--- EXERCISE REQUIREMENTS ---
All lines from the one that contains "green circle: (51, 49) -> (66, 89), moved" through the close of the entries below are to be repeated exactly, without any pictures.

○ ○ ○

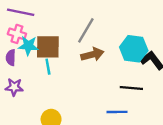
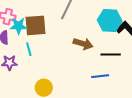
brown arrow: (92, 54) -> (83, 44), moved, turned 36
cyan line: (48, 67) -> (29, 49), moved

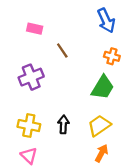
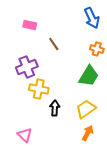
yellow cross: (29, 126) -> (39, 89), moved

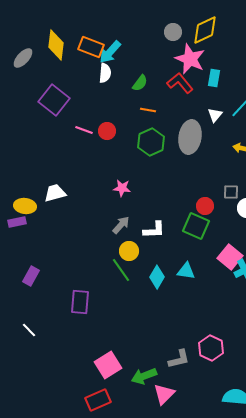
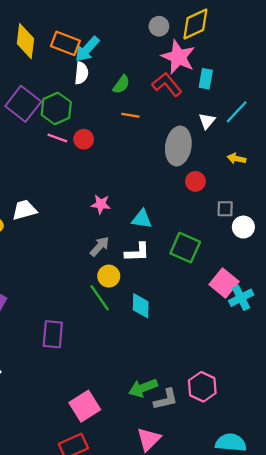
green hexagon: (151, 142) -> (56, 108), moved
red circle: (205, 206) -> (195, 181), moved
cyan triangle: (186, 271) -> (142, 219), moved
cyan diamond: (157, 277) -> (141, 306), turned -30
green arrow: (144, 376) -> (143, 388), moved

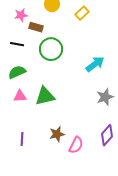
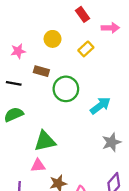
brown rectangle: (36, 27) -> (41, 71), moved
green circle: (51, 49) -> (66, 89), moved
pink triangle: (20, 96) -> (38, 166), moved

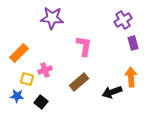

○ ○ ○

--- PROBLEM SOLUTION ---
green circle: (51, 49) -> (66, 89), moved
pink triangle: (20, 96) -> (38, 166), moved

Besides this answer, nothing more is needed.